Polygon vertex coordinate data
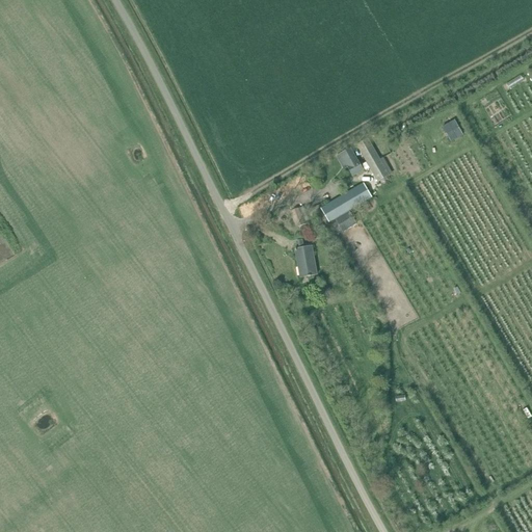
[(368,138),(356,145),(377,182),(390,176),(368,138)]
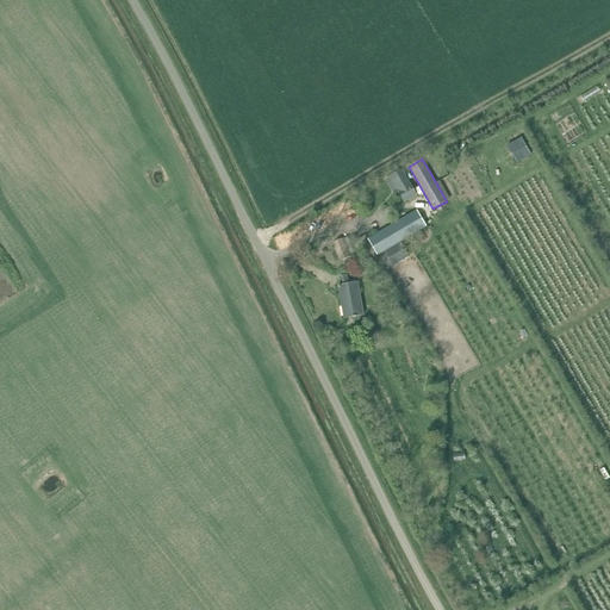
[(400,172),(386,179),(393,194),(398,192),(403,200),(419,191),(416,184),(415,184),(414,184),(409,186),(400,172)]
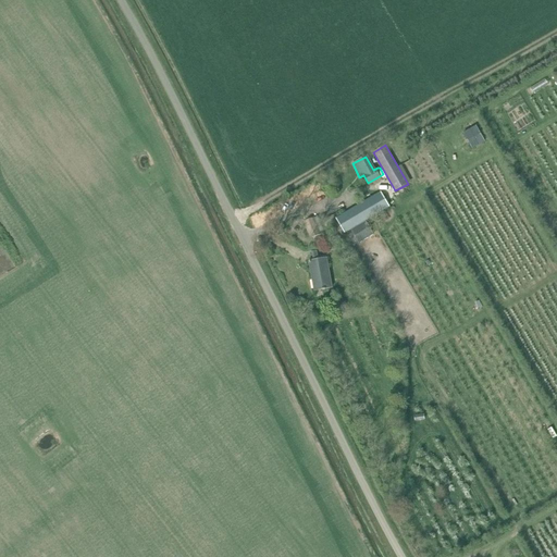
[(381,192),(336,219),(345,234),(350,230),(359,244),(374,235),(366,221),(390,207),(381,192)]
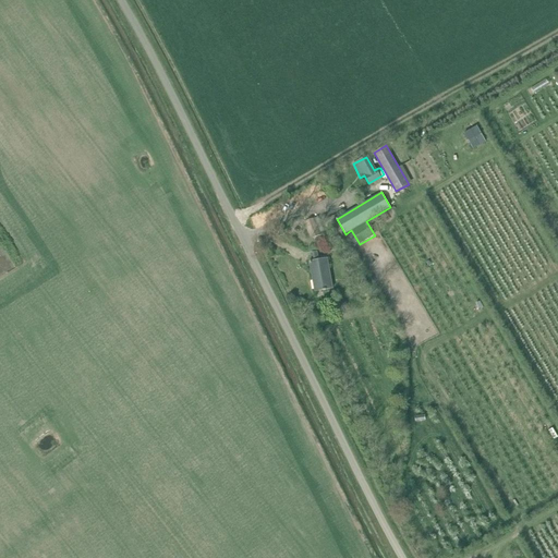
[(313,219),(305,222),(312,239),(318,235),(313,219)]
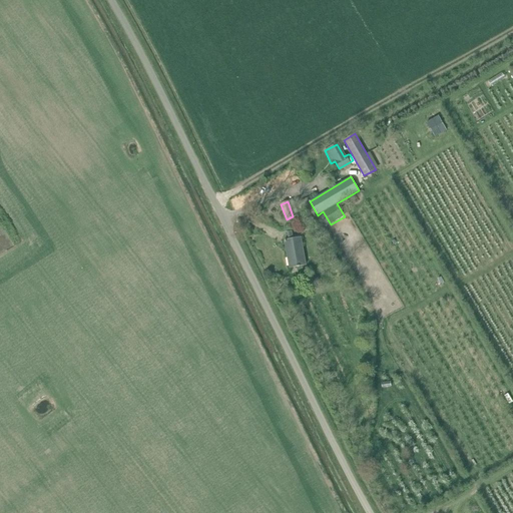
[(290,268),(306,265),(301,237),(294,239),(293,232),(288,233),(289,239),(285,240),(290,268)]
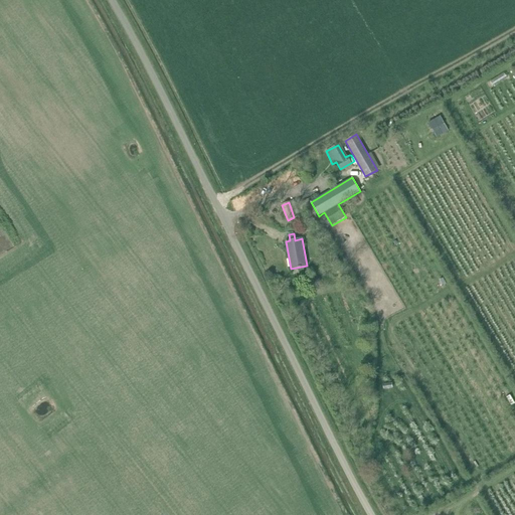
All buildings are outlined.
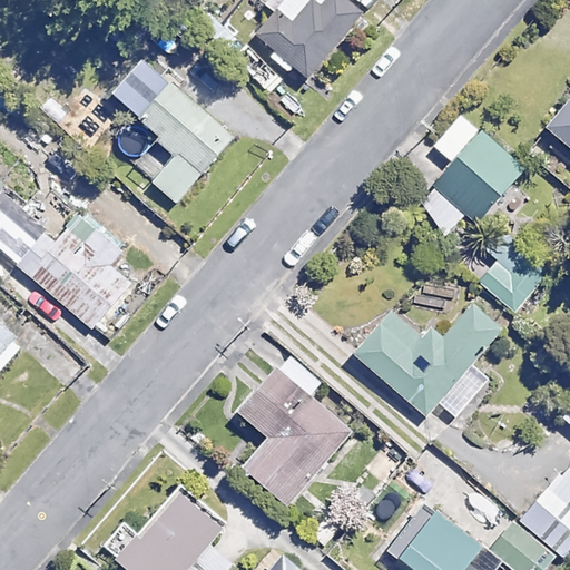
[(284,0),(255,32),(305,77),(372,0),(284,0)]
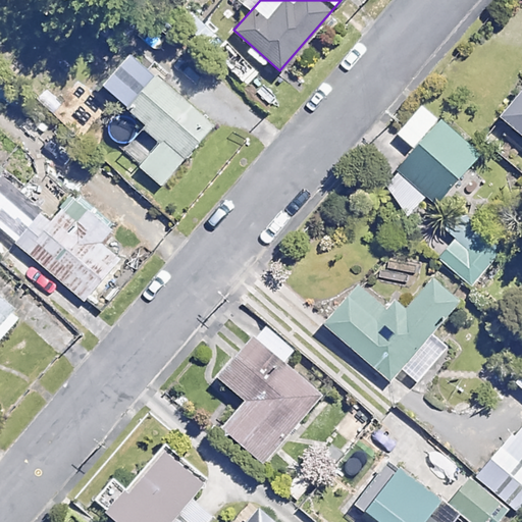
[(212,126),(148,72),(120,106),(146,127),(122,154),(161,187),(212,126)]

WHAT NEEDS TO BE DONE:
Drop the pictures and give every line above again exactly.

TASK ANSWER:
[(368,138),(356,145),(377,182),(390,176),(368,138)]
[(400,172),(386,179),(393,194),(398,192),(403,200),(419,191),(416,184),(415,184),(414,184),(409,186),(400,172)]
[(381,192),(336,219),(345,234),(350,230),(359,244),(374,235),(366,221),(390,207),(381,192)]
[(313,219),(305,222),(312,239),(318,235),(313,219)]
[(290,268),(306,265),(301,237),(294,239),(293,232),(288,233),(289,239),(285,240),(290,268)]
All buildings are outlined.
[(284,0),(255,32),(305,77),(372,0),(284,0)]
[(212,126),(148,72),(120,106),(146,127),(122,154),(161,187),(212,126)]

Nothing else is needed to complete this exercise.